(Beginning of Records for the exercise)

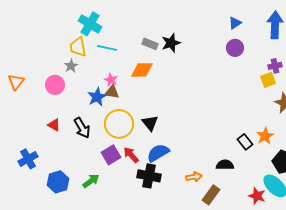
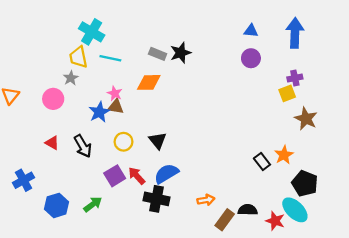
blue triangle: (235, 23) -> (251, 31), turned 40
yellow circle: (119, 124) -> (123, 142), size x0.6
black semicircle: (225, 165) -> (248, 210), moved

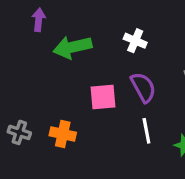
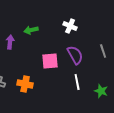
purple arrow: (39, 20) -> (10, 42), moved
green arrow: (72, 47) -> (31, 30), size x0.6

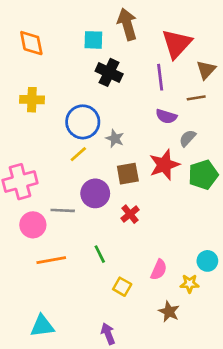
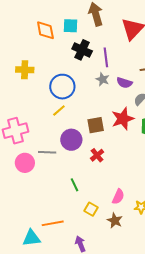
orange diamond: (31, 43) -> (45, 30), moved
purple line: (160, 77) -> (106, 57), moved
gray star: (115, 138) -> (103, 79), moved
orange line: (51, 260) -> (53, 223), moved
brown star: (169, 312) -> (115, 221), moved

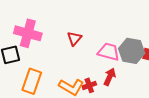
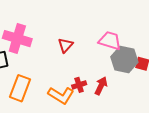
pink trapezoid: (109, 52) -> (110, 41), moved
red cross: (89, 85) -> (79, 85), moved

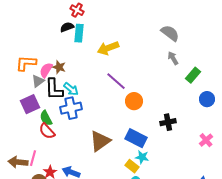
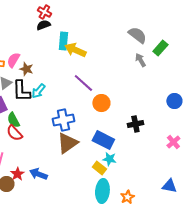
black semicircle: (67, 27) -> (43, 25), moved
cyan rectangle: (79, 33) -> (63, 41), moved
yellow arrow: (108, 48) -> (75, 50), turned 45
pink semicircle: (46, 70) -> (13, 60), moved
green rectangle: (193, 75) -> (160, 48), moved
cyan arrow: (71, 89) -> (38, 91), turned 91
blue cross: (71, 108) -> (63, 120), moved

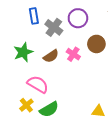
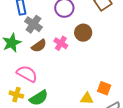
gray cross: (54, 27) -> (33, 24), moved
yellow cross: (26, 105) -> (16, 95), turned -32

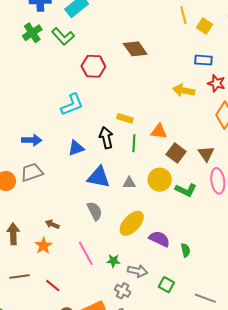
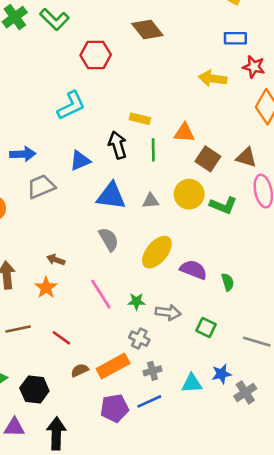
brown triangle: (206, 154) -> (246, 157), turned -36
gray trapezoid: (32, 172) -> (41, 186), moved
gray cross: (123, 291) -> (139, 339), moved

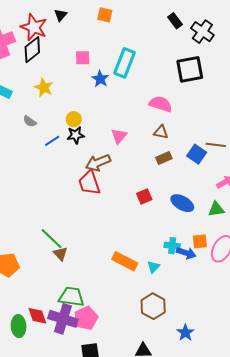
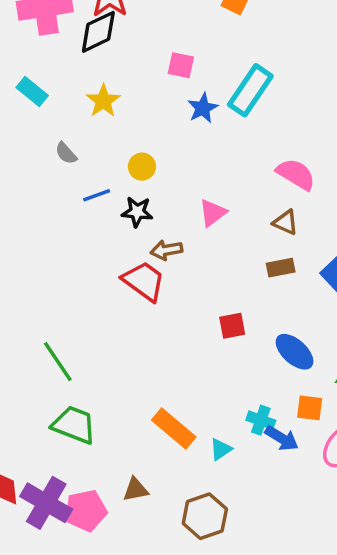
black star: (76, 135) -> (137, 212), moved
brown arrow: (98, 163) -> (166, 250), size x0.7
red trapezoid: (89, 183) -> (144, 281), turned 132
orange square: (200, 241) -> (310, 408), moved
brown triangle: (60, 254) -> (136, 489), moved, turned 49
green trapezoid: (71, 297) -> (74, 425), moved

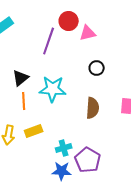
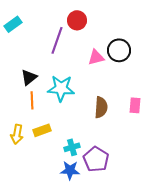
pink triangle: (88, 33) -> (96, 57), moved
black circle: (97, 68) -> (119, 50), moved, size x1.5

(End of Records for the exercise)

What needs to be done – Reproduce exactly, and only, the lines that begin at the one containing "orange diamond: (31, 43) -> (45, 30), moved" and end with the final line of the data, both included, while omitting every picture.

Answer –
orange diamond: (31, 43) -> (45, 30), moved
purple line: (160, 77) -> (106, 57), moved
gray star: (115, 138) -> (103, 79), moved
orange line: (51, 260) -> (53, 223), moved
brown star: (169, 312) -> (115, 221), moved

pink trapezoid: (109, 52) -> (110, 41), moved
red cross: (89, 85) -> (79, 85), moved

black semicircle: (67, 27) -> (43, 25), moved
cyan rectangle: (79, 33) -> (63, 41), moved
yellow arrow: (108, 48) -> (75, 50), turned 45
pink semicircle: (46, 70) -> (13, 60), moved
green rectangle: (193, 75) -> (160, 48), moved
cyan arrow: (71, 89) -> (38, 91), turned 91
blue cross: (71, 108) -> (63, 120), moved

gray cross: (54, 27) -> (33, 24), moved
yellow cross: (26, 105) -> (16, 95), turned -32

brown triangle: (206, 154) -> (246, 157), turned -36
gray trapezoid: (32, 172) -> (41, 186), moved
gray cross: (123, 291) -> (139, 339), moved

black star: (76, 135) -> (137, 212), moved
brown arrow: (98, 163) -> (166, 250), size x0.7
red trapezoid: (89, 183) -> (144, 281), turned 132
orange square: (200, 241) -> (310, 408), moved
brown triangle: (60, 254) -> (136, 489), moved, turned 49
green trapezoid: (71, 297) -> (74, 425), moved

pink triangle: (88, 33) -> (96, 57), moved
black circle: (97, 68) -> (119, 50), moved, size x1.5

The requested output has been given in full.